### LISTED ENTRIES:
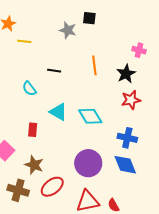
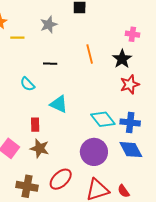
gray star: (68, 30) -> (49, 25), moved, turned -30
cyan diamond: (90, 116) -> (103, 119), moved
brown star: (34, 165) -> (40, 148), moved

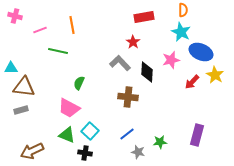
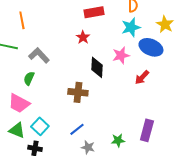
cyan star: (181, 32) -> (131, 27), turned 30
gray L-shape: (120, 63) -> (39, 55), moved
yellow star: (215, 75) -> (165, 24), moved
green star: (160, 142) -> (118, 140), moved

### TRY IT:
Reply with exactly the lines above from the one that contains "cyan star: (181, 32) -> (131, 27), turned 30" through the final line of the material, and with nothing else.

### TASK RESPONSE:
cyan star: (181, 32) -> (131, 27), turned 30
gray L-shape: (120, 63) -> (39, 55), moved
yellow star: (215, 75) -> (165, 24), moved
green star: (160, 142) -> (118, 140), moved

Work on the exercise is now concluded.